Assigned task:
Please reproduce the listing in its entirety, exactly as written, but without images.

Dataset:
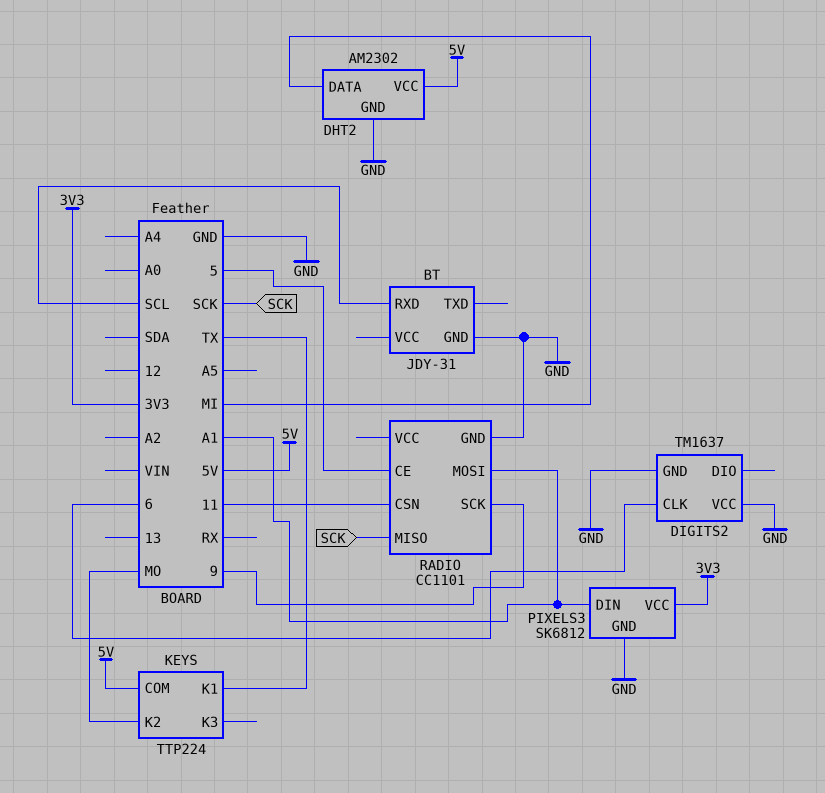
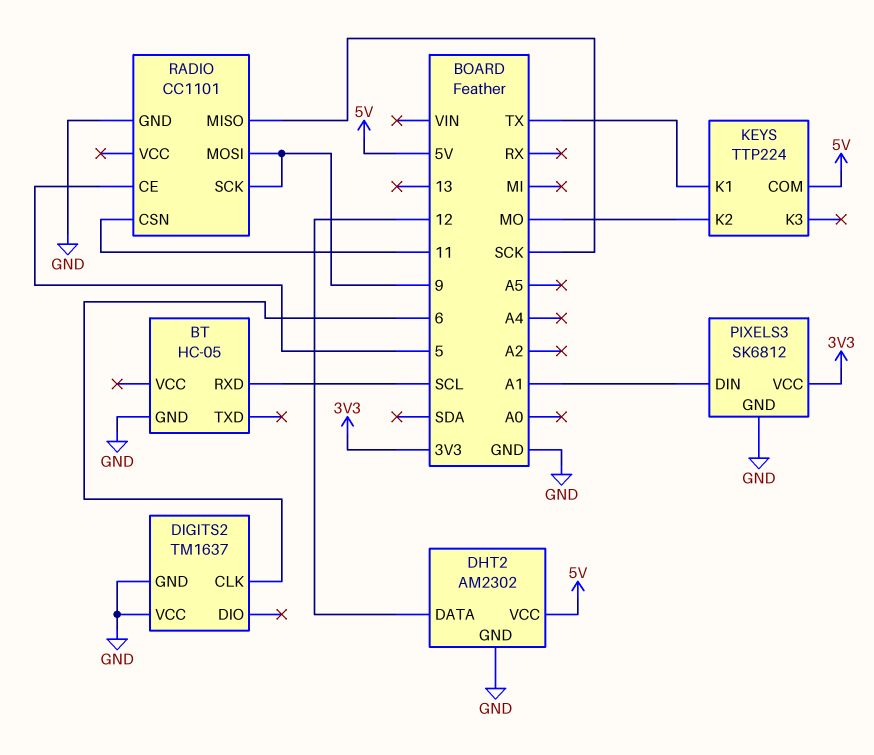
BT: JDY-31 -> HC-05
DHT2 pin DATA: MI -> 12
RADIO pin MOSI: A1 -> 9

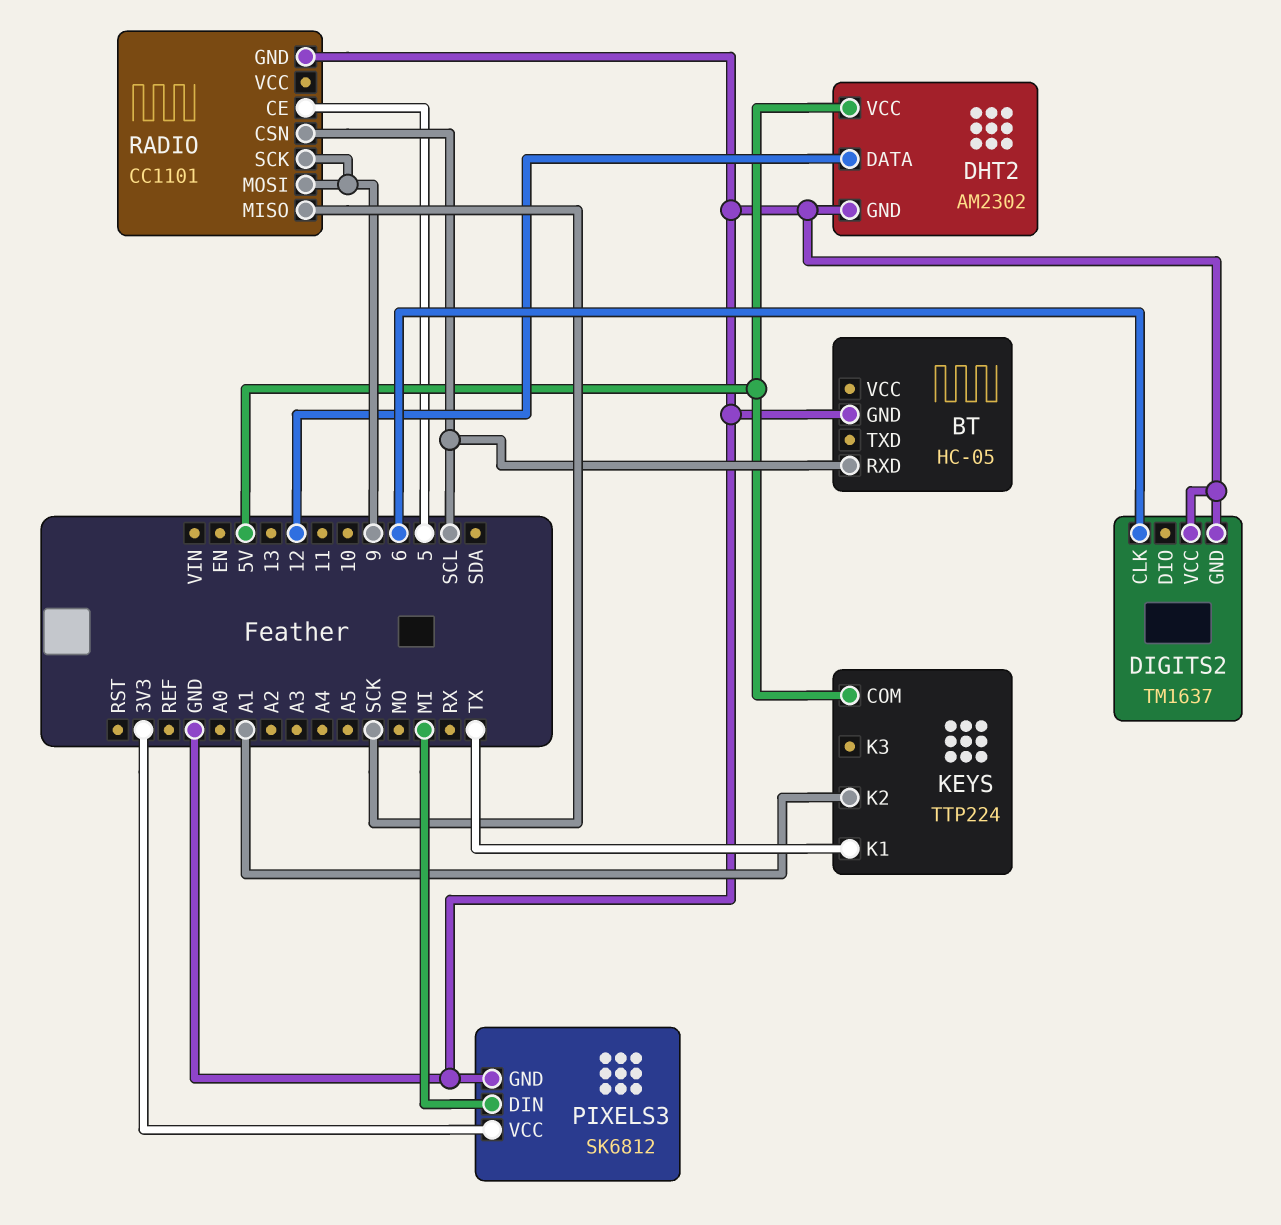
KEYS pin K2: MO -> A1
PIXELS3 pin DIN: A1 -> MI
RADIO pin CSN: 11 -> SCL

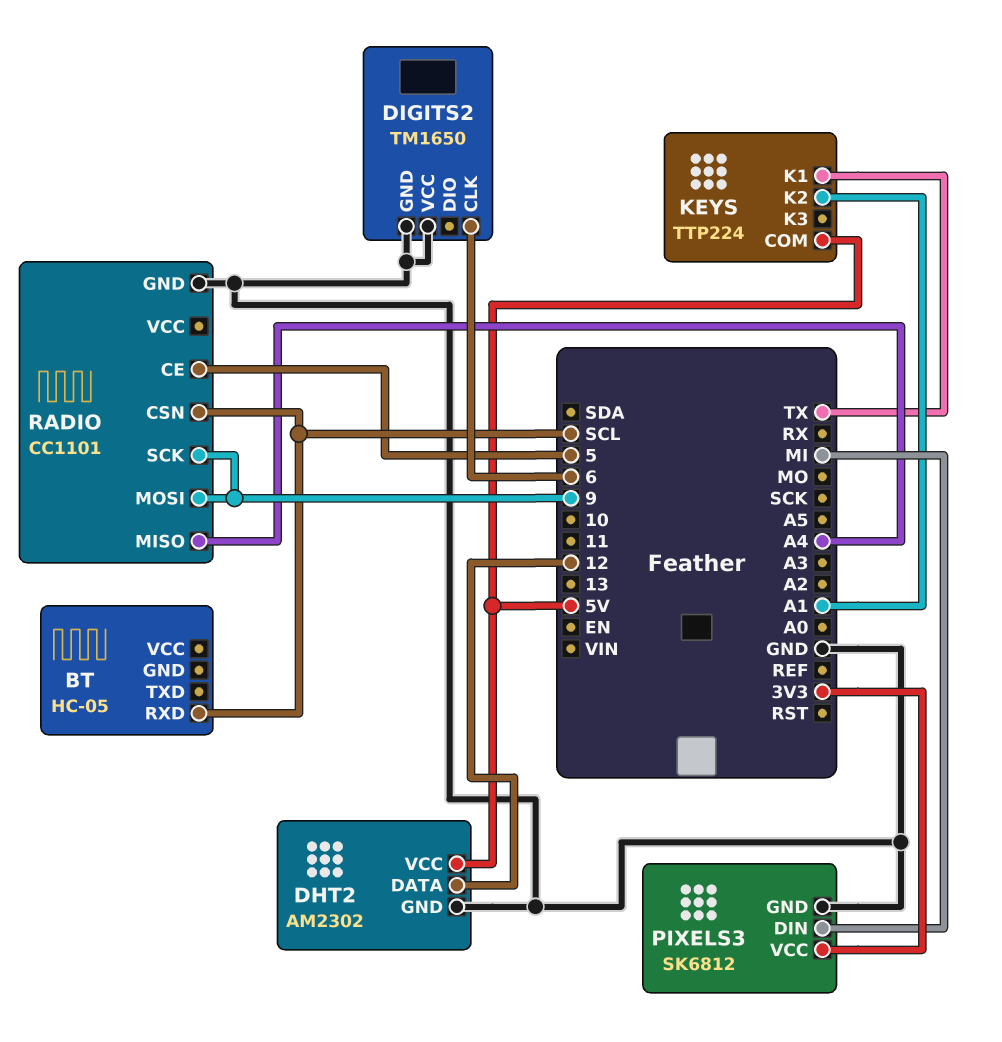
BT pin GND: GND -> none
DIGITS2: TM1637 -> TM1650
RADIO pin MISO: SCK -> A4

Output:
BT: JDY-31 -> HC-05
DHT2 pin DATA: MI -> 12
RADIO pin MOSI: A1 -> 9

KEYS pin K2: MO -> A1
PIXELS3 pin DIN: A1 -> MI
RADIO pin CSN: 11 -> SCL

BT pin GND: GND -> none
DIGITS2: TM1637 -> TM1650
RADIO pin MISO: SCK -> A4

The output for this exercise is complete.